Search the entries below for the word "none", then copy each line in which it is found.

━━━━━ THE INPUT ━━━━━

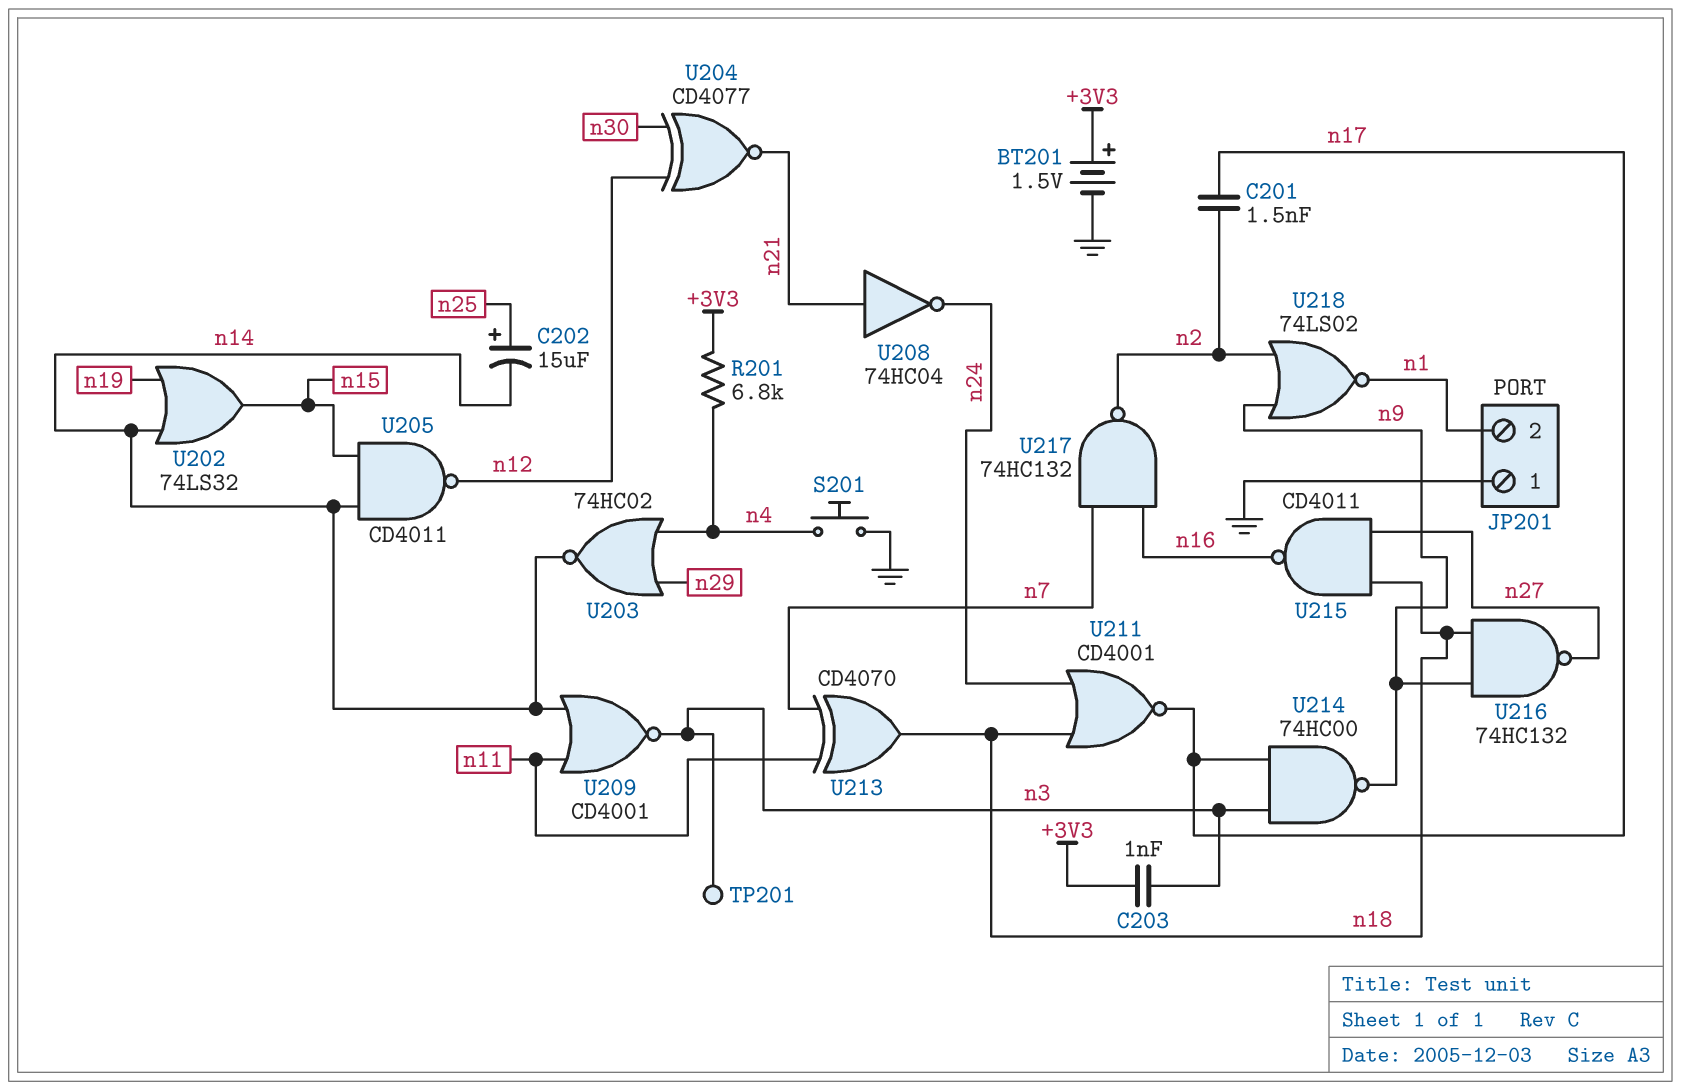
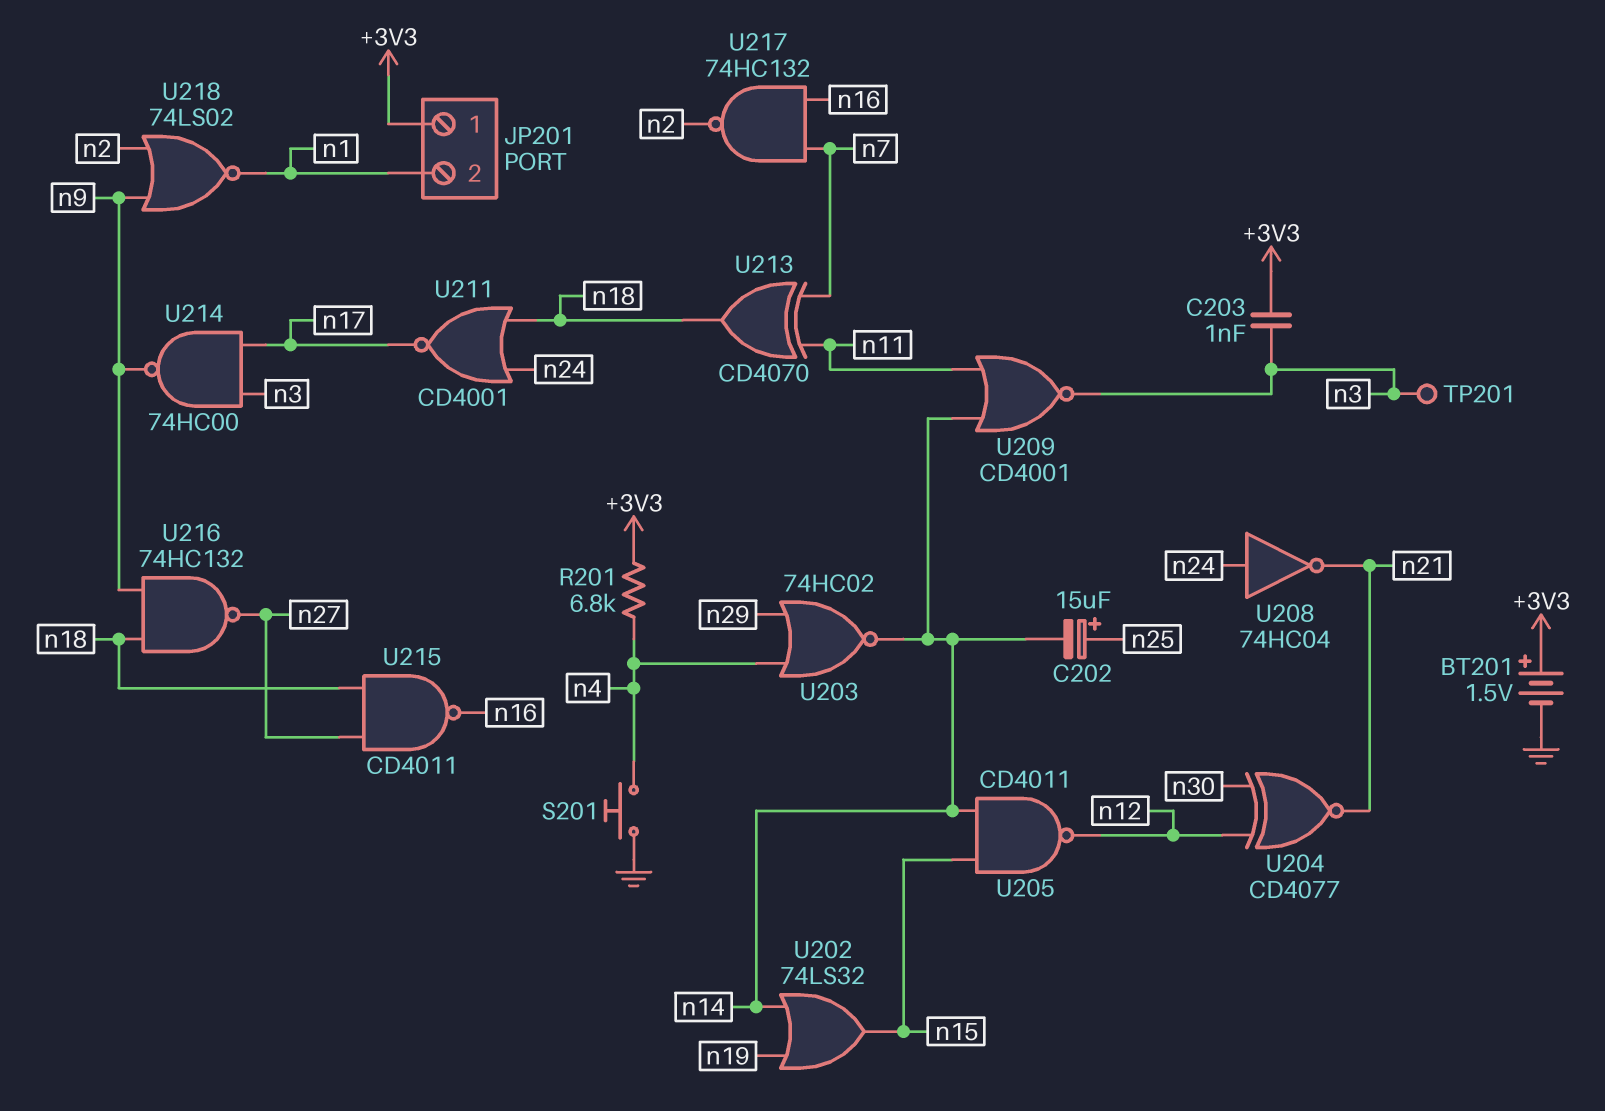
C201: 1.5nF (n2, n17) -> none
JP201 pin 1: GND -> +3V3
U208: NOT 74HC04 (in n21, out n24) -> NOT 74HC04 (in n24, out n21)

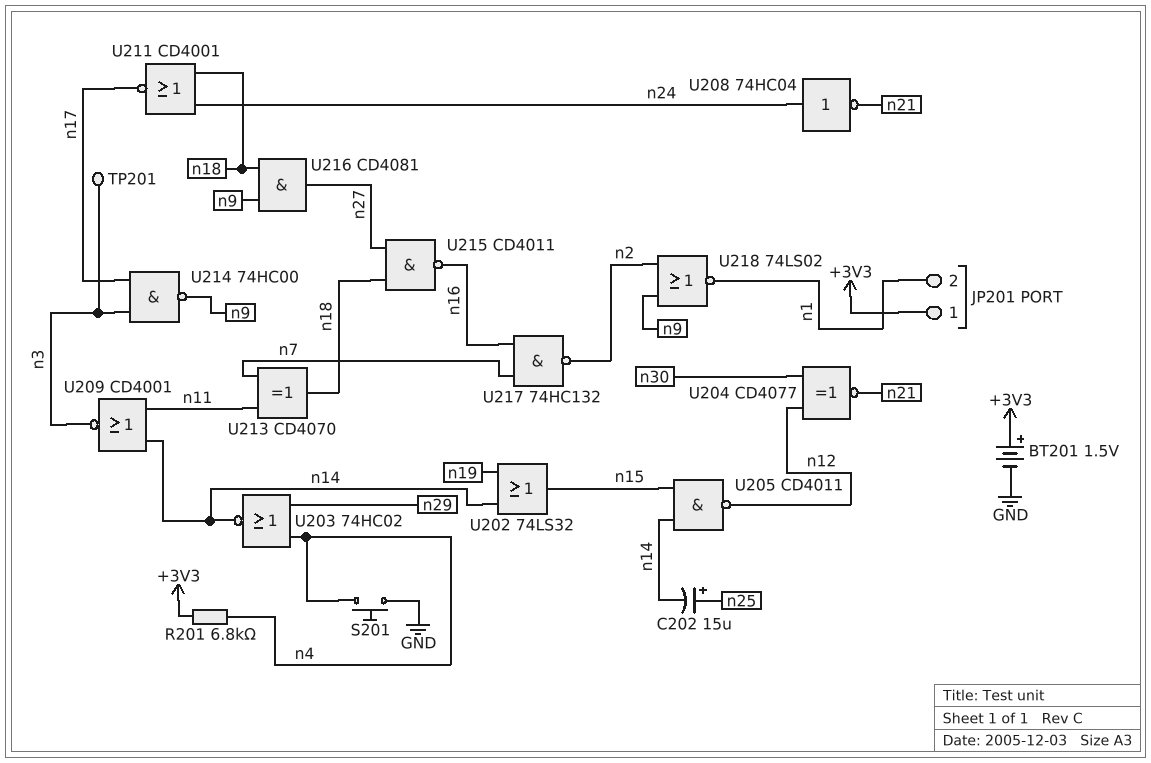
C203: 1nF (+3V3, n3) -> none
U216: NAND 74HC132 (in n9, in n18, out n27) -> AND CD4081 (in n9, in n18, out n27)

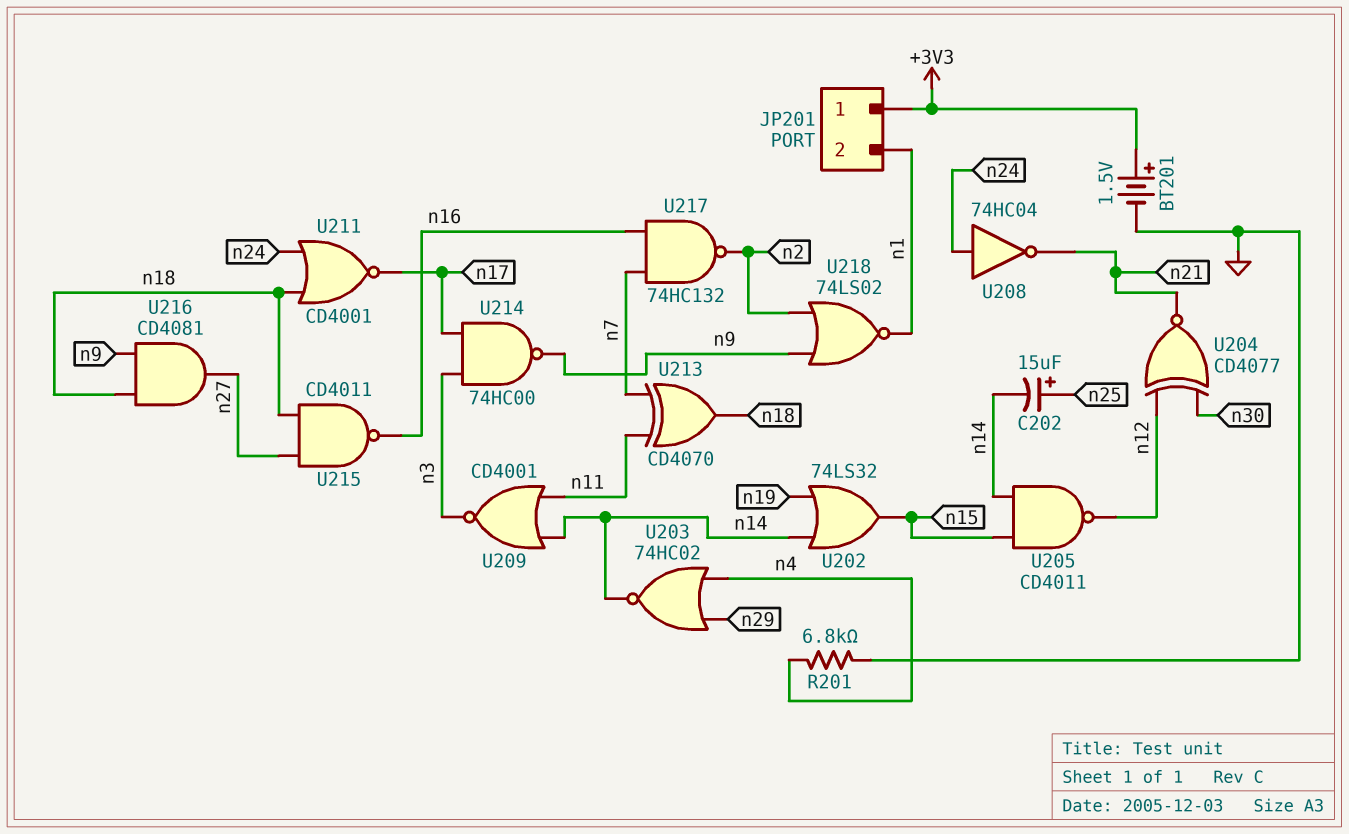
R201: 6.8k (+3V3, n4) -> 6.8k (GND, n4)
S201: button (GND, n4) -> none
TP201: test point (n3) -> none

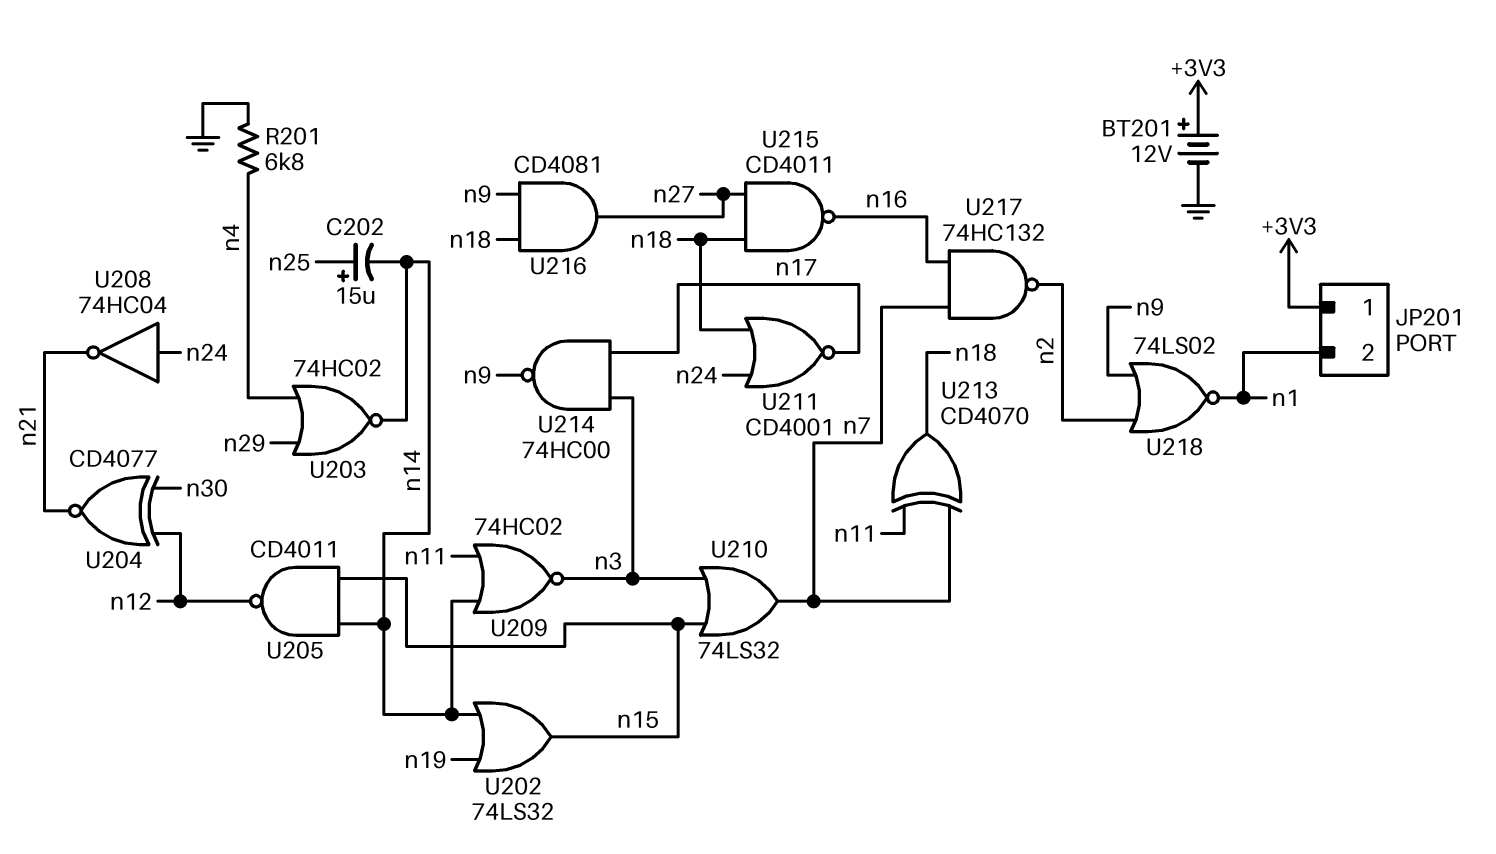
BT201: 1.5V (plus +3V3, minus GND) -> 12V (plus +3V3, minus GND)
U209: NOR CD4001 (in n11, in n14, out n3) -> NOR 74HC02 (in n11, in n14, out n3)
U210: none -> OR 74LS32 (in n3, in n15, out n7)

━━━━━

RESULT OF THIS TASK:
C201: 1.5nF (n2, n17) -> none
C203: 1nF (+3V3, n3) -> none
S201: button (GND, n4) -> none
TP201: test point (n3) -> none
U210: none -> OR 74LS32 (in n3, in n15, out n7)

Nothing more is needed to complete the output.